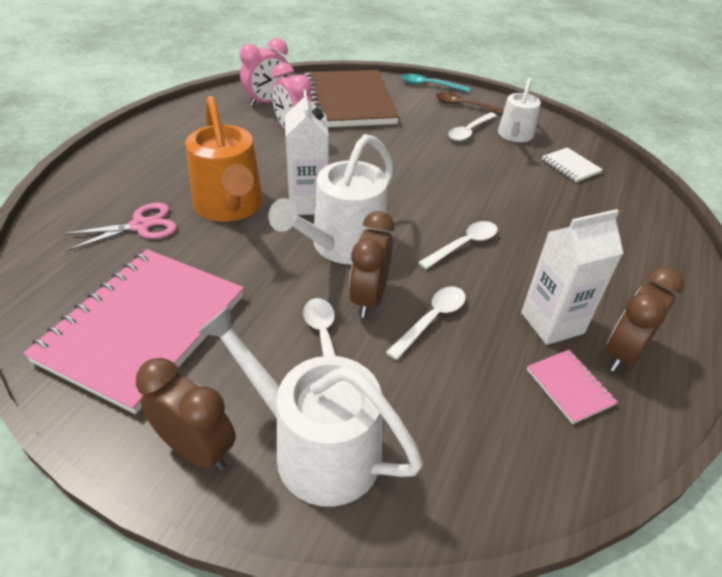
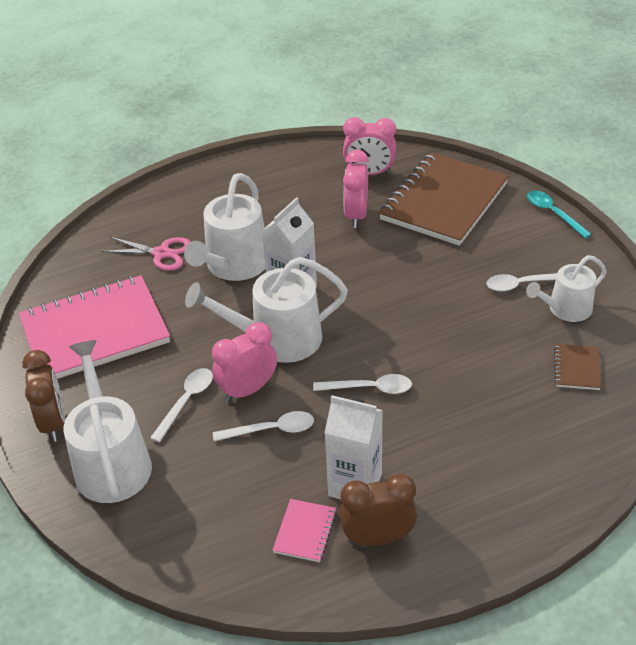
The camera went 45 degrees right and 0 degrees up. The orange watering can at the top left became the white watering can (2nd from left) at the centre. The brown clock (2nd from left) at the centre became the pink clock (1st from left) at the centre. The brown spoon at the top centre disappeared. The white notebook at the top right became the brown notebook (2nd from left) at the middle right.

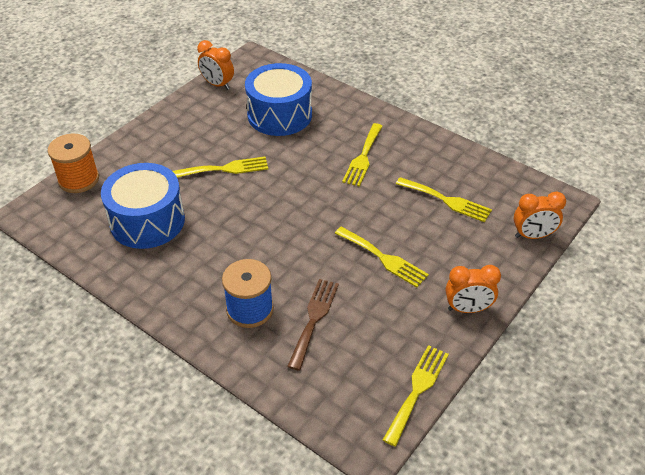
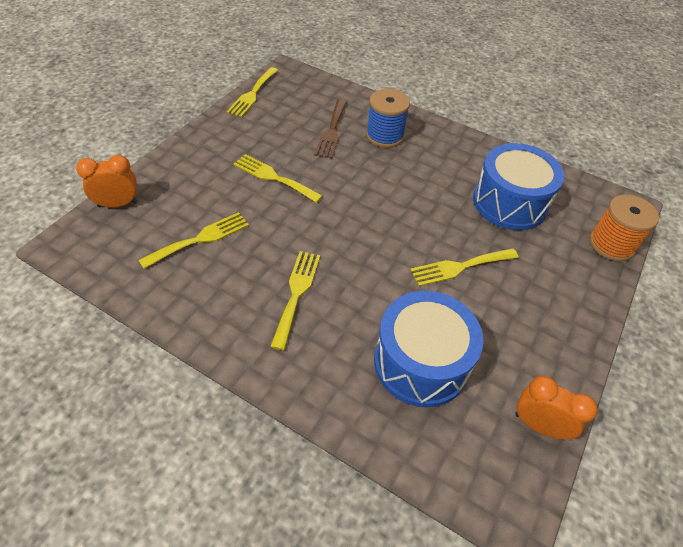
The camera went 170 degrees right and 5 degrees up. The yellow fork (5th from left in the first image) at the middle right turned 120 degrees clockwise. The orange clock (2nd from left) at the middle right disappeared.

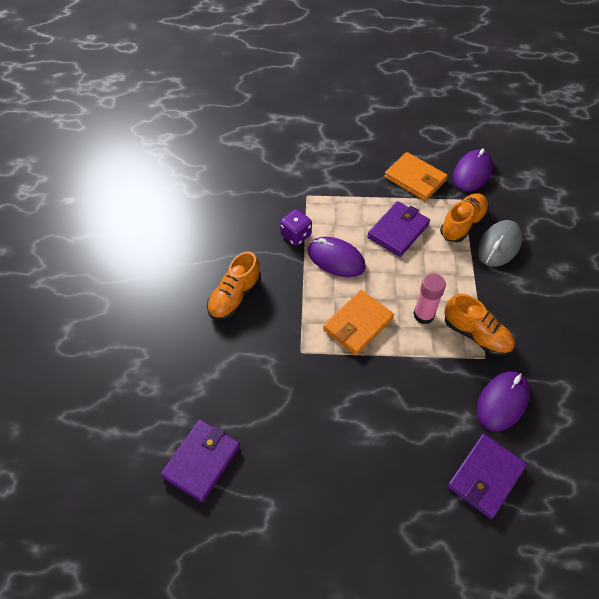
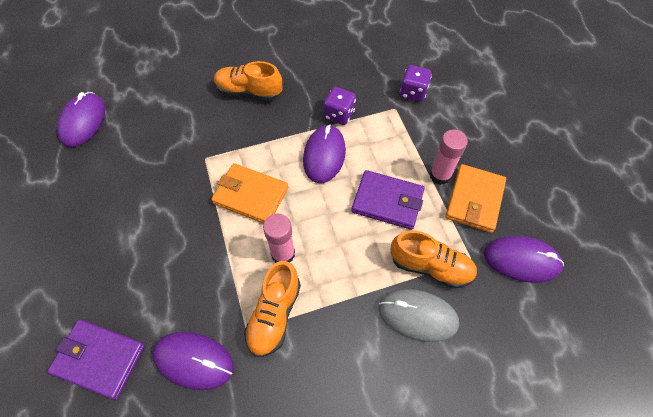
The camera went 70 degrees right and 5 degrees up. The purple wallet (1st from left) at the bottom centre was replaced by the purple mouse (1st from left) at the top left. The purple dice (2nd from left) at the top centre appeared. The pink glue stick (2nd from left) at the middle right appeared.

Problem statement – Give back the whole listing exactly, without pictures.

Written response –
The camera went 45 degrees right and 0 degrees up. The orange watering can at the top left became the white watering can (2nd from left) at the centre. The brown clock (2nd from left) at the centre became the pink clock (1st from left) at the centre. The brown spoon at the top centre disappeared. The white notebook at the top right became the brown notebook (2nd from left) at the middle right.

The camera went 170 degrees right and 5 degrees up. The yellow fork (5th from left in the first image) at the middle right turned 120 degrees clockwise. The orange clock (2nd from left) at the middle right disappeared.

The camera went 70 degrees right and 5 degrees up. The purple wallet (1st from left) at the bottom centre was replaced by the purple mouse (1st from left) at the top left. The purple dice (2nd from left) at the top centre appeared. The pink glue stick (2nd from left) at the middle right appeared.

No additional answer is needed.